═════ INFORMATION

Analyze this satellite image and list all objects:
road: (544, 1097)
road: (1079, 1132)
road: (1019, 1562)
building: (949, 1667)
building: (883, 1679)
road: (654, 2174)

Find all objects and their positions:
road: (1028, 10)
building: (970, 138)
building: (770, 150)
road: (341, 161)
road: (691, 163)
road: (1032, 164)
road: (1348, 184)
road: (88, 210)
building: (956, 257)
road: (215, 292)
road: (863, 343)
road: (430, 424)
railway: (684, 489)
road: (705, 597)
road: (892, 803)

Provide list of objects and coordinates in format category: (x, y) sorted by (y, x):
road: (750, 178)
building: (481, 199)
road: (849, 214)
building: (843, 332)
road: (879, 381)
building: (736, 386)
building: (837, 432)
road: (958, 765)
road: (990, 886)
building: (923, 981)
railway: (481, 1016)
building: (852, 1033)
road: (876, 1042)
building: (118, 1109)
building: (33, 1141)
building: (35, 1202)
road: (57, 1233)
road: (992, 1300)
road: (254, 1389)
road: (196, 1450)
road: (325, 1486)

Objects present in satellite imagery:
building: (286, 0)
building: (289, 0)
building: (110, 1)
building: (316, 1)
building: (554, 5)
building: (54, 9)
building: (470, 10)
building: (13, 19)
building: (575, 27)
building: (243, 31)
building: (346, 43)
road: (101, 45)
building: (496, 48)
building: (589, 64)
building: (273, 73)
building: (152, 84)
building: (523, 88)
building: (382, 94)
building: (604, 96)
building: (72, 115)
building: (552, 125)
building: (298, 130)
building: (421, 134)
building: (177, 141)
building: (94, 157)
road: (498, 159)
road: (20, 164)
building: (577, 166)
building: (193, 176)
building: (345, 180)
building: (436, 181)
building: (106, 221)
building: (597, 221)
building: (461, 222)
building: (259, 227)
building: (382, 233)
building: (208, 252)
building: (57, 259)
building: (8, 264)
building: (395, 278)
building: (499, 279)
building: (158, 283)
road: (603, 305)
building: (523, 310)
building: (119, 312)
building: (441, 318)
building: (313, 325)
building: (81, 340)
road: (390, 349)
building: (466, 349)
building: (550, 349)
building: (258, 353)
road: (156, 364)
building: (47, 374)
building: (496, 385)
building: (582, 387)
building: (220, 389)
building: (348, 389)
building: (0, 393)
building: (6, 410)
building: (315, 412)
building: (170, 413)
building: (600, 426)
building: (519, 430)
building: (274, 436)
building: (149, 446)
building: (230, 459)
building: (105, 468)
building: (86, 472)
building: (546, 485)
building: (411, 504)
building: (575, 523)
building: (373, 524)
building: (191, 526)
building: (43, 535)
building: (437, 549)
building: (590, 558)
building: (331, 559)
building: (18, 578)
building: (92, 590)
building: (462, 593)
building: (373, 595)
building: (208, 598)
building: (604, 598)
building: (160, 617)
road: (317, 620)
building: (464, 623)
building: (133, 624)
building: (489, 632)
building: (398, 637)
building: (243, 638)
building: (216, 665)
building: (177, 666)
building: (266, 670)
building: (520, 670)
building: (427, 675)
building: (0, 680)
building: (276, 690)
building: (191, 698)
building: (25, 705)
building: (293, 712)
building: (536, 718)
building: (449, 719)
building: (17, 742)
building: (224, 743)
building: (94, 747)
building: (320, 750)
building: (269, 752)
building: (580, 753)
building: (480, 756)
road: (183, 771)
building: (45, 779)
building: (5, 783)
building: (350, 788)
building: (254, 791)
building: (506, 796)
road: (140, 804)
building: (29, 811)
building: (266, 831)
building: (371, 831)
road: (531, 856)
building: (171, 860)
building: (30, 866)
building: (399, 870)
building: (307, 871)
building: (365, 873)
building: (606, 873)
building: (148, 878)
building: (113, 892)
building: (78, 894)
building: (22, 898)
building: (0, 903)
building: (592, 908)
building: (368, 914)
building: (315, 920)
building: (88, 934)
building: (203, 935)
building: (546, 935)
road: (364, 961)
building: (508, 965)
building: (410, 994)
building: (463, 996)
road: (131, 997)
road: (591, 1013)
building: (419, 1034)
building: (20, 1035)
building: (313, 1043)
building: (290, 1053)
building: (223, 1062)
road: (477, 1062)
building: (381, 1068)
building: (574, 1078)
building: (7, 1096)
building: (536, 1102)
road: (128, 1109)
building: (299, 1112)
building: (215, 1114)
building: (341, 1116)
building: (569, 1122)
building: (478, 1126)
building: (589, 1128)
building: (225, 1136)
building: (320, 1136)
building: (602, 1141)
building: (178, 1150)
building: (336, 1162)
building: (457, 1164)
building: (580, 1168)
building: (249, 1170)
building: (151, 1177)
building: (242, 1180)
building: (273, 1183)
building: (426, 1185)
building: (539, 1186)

══════════

AIM OF THE TASK -
In the lines above, every record is to be repeated exactly.

EXERCISE ANSWER -
Analyze this satellite image and list all objects:
road: (544, 1097)
road: (1079, 1132)
road: (1019, 1562)
building: (949, 1667)
building: (883, 1679)
road: (654, 2174)

Find all objects and their positions:
road: (1028, 10)
building: (970, 138)
building: (770, 150)
road: (341, 161)
road: (691, 163)
road: (1032, 164)
road: (1348, 184)
road: (88, 210)
building: (956, 257)
road: (215, 292)
road: (863, 343)
road: (430, 424)
railway: (684, 489)
road: (705, 597)
road: (892, 803)

Provide list of objects and coordinates in format category: (x, y) sorted by (y, x):
road: (750, 178)
building: (481, 199)
road: (849, 214)
building: (843, 332)
road: (879, 381)
building: (736, 386)
building: (837, 432)
road: (958, 765)
road: (990, 886)
building: (923, 981)
railway: (481, 1016)
building: (852, 1033)
road: (876, 1042)
building: (118, 1109)
building: (33, 1141)
building: (35, 1202)
road: (57, 1233)
road: (992, 1300)
road: (254, 1389)
road: (196, 1450)
road: (325, 1486)

Objects present in satellite imagery:
building: (286, 0)
building: (289, 0)
building: (110, 1)
building: (316, 1)
building: (554, 5)
building: (54, 9)
building: (470, 10)
building: (13, 19)
building: (575, 27)
building: (243, 31)
building: (346, 43)
road: (101, 45)
building: (496, 48)
building: (589, 64)
building: (273, 73)
building: (152, 84)
building: (523, 88)
building: (382, 94)
building: (604, 96)
building: (72, 115)
building: (552, 125)
building: (298, 130)
building: (421, 134)
building: (177, 141)
building: (94, 157)
road: (498, 159)
road: (20, 164)
building: (577, 166)
building: (193, 176)
building: (345, 180)
building: (436, 181)
building: (106, 221)
building: (597, 221)
building: (461, 222)
building: (259, 227)
building: (382, 233)
building: (208, 252)
building: (57, 259)
building: (8, 264)
building: (395, 278)
building: (499, 279)
building: (158, 283)
road: (603, 305)
building: (523, 310)
building: (119, 312)
building: (441, 318)
building: (313, 325)
building: (81, 340)
road: (390, 349)
building: (466, 349)
building: (550, 349)
building: (258, 353)
road: (156, 364)
building: (47, 374)
building: (496, 385)
building: (582, 387)
building: (220, 389)
building: (348, 389)
building: (0, 393)
building: (6, 410)
building: (315, 412)
building: (170, 413)
building: (600, 426)
building: (519, 430)
building: (274, 436)
building: (149, 446)
building: (230, 459)
building: (105, 468)
building: (86, 472)
building: (546, 485)
building: (411, 504)
building: (575, 523)
building: (373, 524)
building: (191, 526)
building: (43, 535)
building: (437, 549)
building: (590, 558)
building: (331, 559)
building: (18, 578)
building: (92, 590)
building: (462, 593)
building: (373, 595)
building: (208, 598)
building: (604, 598)
building: (160, 617)
road: (317, 620)
building: (464, 623)
building: (133, 624)
building: (489, 632)
building: (398, 637)
building: (243, 638)
building: (216, 665)
building: (177, 666)
building: (266, 670)
building: (520, 670)
building: (427, 675)
building: (0, 680)
building: (276, 690)
building: (191, 698)
building: (25, 705)
building: (293, 712)
building: (536, 718)
building: (449, 719)
building: (17, 742)
building: (224, 743)
building: (94, 747)
building: (320, 750)
building: (269, 752)
building: (580, 753)
building: (480, 756)
road: (183, 771)
building: (45, 779)
building: (5, 783)
building: (350, 788)
building: (254, 791)
building: (506, 796)
road: (140, 804)
building: (29, 811)
building: (266, 831)
building: (371, 831)
road: (531, 856)
building: (171, 860)
building: (30, 866)
building: (399, 870)
building: (307, 871)
building: (365, 873)
building: (606, 873)
building: (148, 878)
building: (113, 892)
building: (78, 894)
building: (22, 898)
building: (0, 903)
building: (592, 908)
building: (368, 914)
building: (315, 920)
building: (88, 934)
building: (203, 935)
building: (546, 935)
road: (364, 961)
building: (508, 965)
building: (410, 994)
building: (463, 996)
road: (131, 997)
road: (591, 1013)
building: (419, 1034)
building: (20, 1035)
building: (313, 1043)
building: (290, 1053)
building: (223, 1062)
road: (477, 1062)
building: (381, 1068)
building: (574, 1078)
building: (7, 1096)
building: (536, 1102)
road: (128, 1109)
building: (299, 1112)
building: (215, 1114)
building: (341, 1116)
building: (569, 1122)
building: (478, 1126)
building: (589, 1128)
building: (225, 1136)
building: (320, 1136)
building: (602, 1141)
building: (178, 1150)
building: (336, 1162)
building: (457, 1164)
building: (580, 1168)
building: (249, 1170)
building: (151, 1177)
building: (242, 1180)
building: (273, 1183)
building: (426, 1185)
building: (539, 1186)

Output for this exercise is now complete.